──────── DATA TO PROCESS ────────
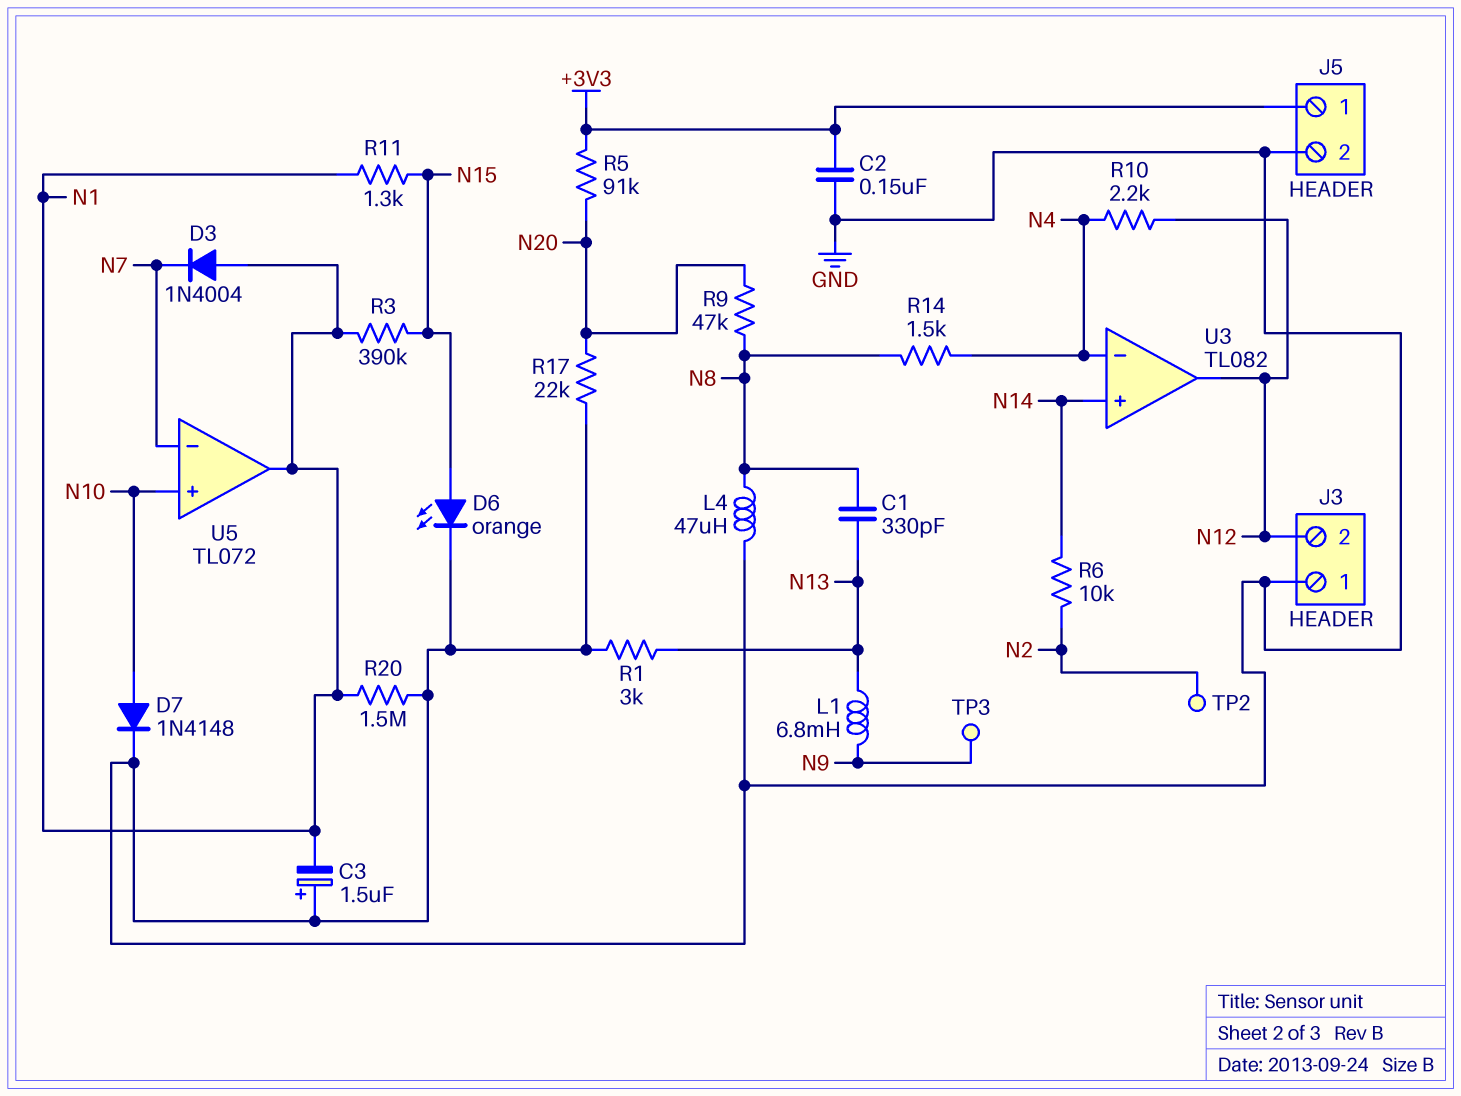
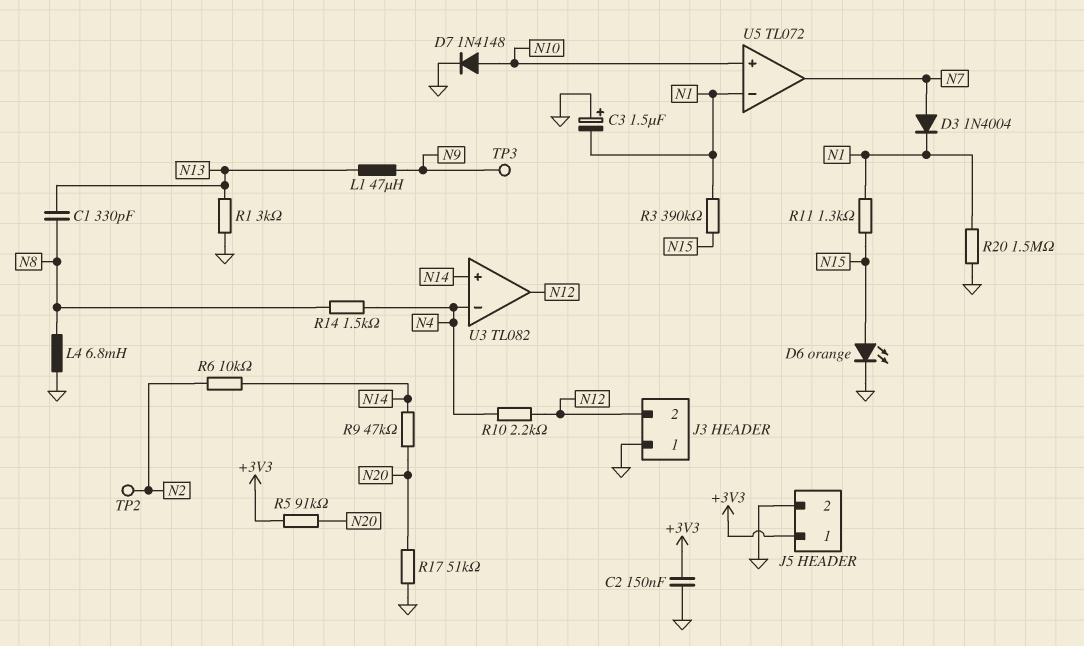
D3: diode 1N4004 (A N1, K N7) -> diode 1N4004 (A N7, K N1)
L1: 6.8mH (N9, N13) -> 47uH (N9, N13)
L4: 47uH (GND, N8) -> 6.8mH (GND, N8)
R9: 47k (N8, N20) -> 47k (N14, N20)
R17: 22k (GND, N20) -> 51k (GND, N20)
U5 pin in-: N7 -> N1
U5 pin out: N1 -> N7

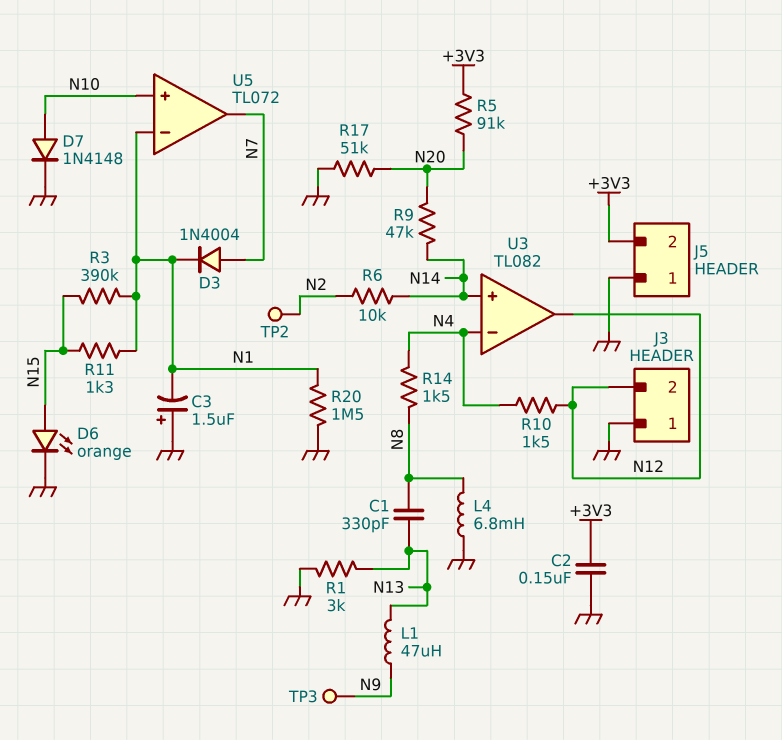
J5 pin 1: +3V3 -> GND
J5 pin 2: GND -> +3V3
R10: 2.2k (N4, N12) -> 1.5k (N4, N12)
────────
──────── DATA TO PROCESS ────────
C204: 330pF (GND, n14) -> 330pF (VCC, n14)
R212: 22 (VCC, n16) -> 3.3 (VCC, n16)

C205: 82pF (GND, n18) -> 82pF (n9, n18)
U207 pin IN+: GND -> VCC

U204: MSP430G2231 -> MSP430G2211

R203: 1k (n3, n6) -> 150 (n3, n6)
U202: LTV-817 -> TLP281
────────
● TASK INSTRUCTIONS: Print exactly the lines of the listing above starting at the line containing "U207 pin IN+: GND -> VCC" and ending at the line containing "U202: LTV-817 -> TLP281", both included.

● WRITTEN RESPONSE:
U207 pin IN+: GND -> VCC

U204: MSP430G2231 -> MSP430G2211

R203: 1k (n3, n6) -> 150 (n3, n6)
U202: LTV-817 -> TLP281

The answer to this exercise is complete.